(What you are asked to do)
Please copy every line from the records below that contains the string "royal".

——————————

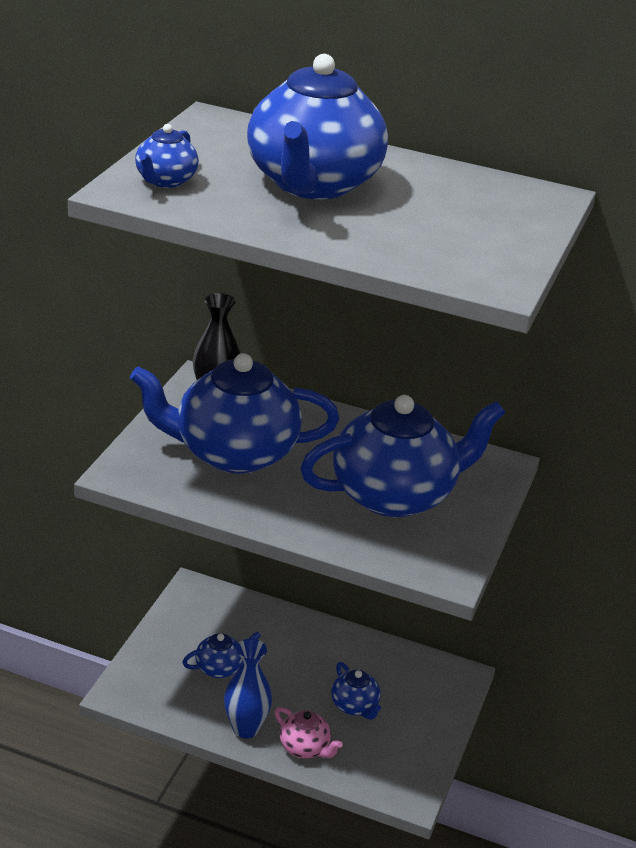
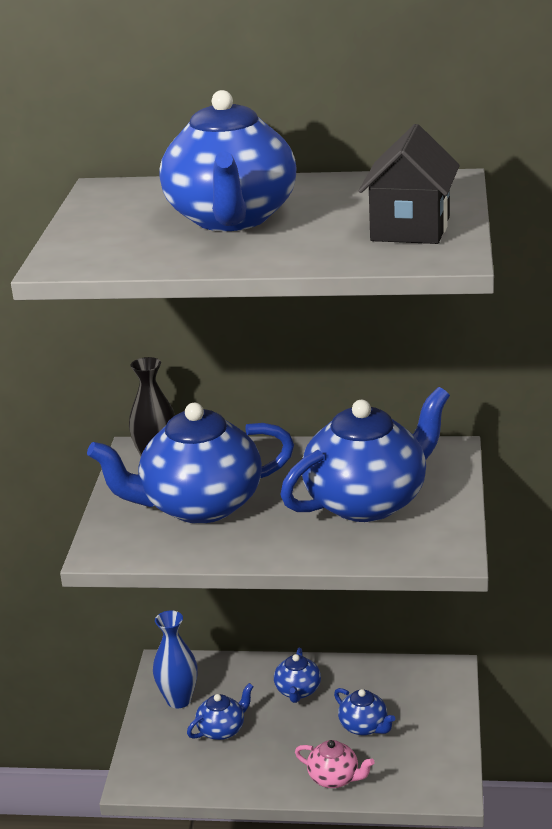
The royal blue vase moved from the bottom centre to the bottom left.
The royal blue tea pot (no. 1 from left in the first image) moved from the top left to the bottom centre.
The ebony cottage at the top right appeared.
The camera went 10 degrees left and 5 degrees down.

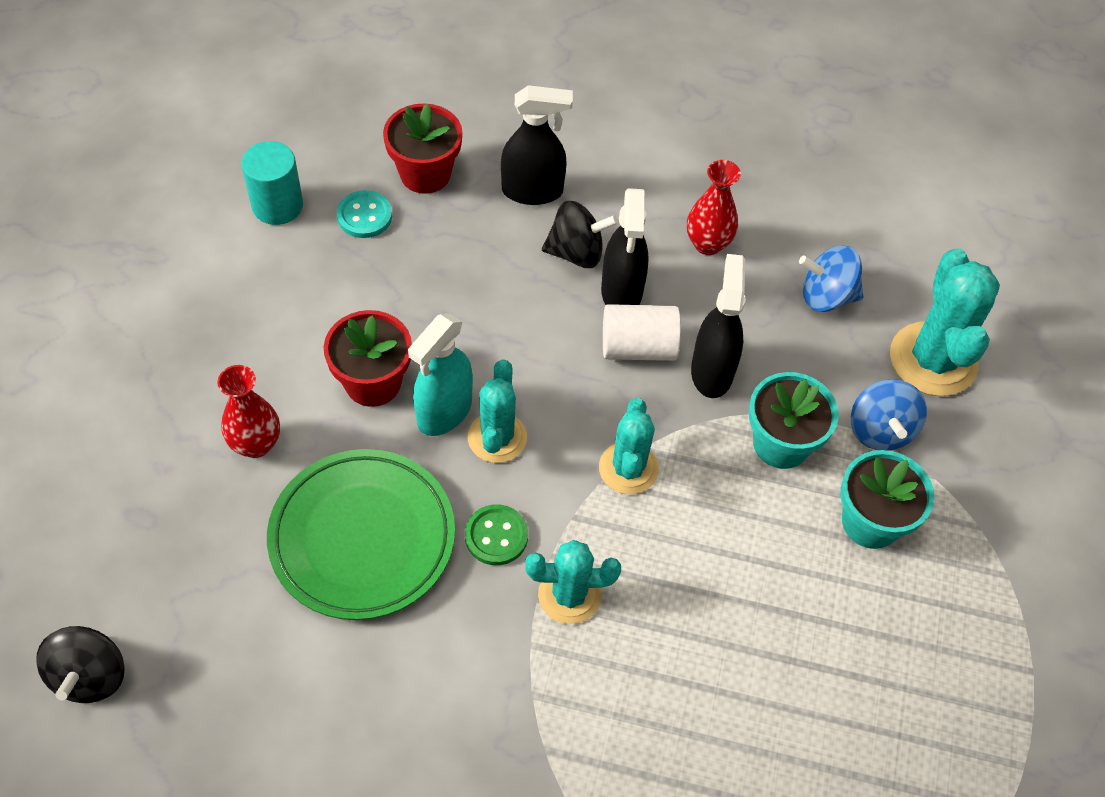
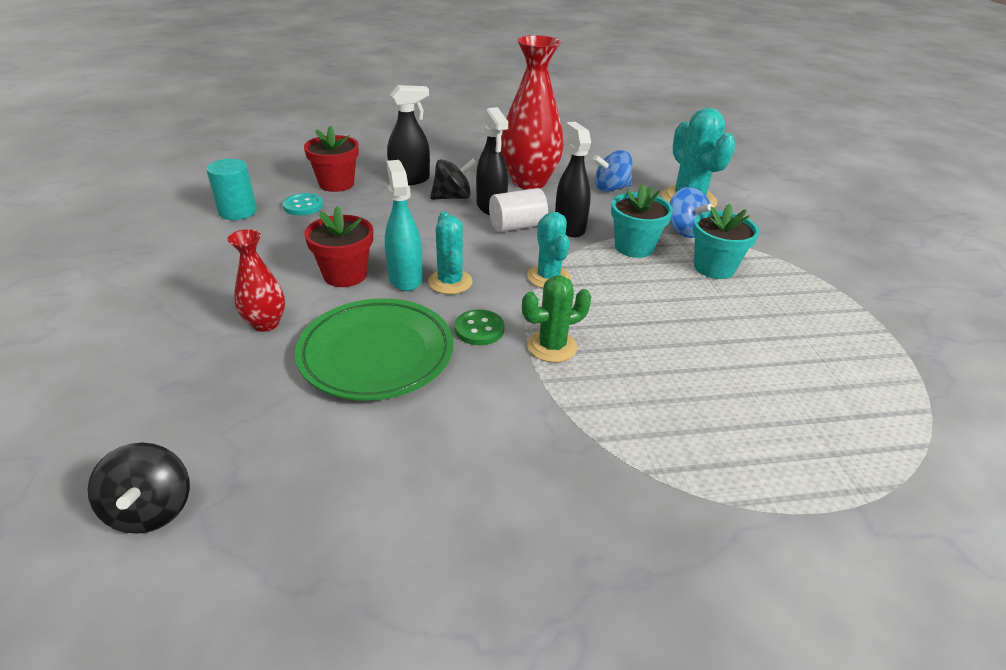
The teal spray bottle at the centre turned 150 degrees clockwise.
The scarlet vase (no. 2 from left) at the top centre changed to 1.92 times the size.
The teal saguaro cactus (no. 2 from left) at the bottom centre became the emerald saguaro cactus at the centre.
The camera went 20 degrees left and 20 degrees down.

——————————

(Result below)
The royal blue vase moved from the bottom centre to the bottom left.
The royal blue tea pot (no. 1 from left in the first image) moved from the top left to the bottom centre.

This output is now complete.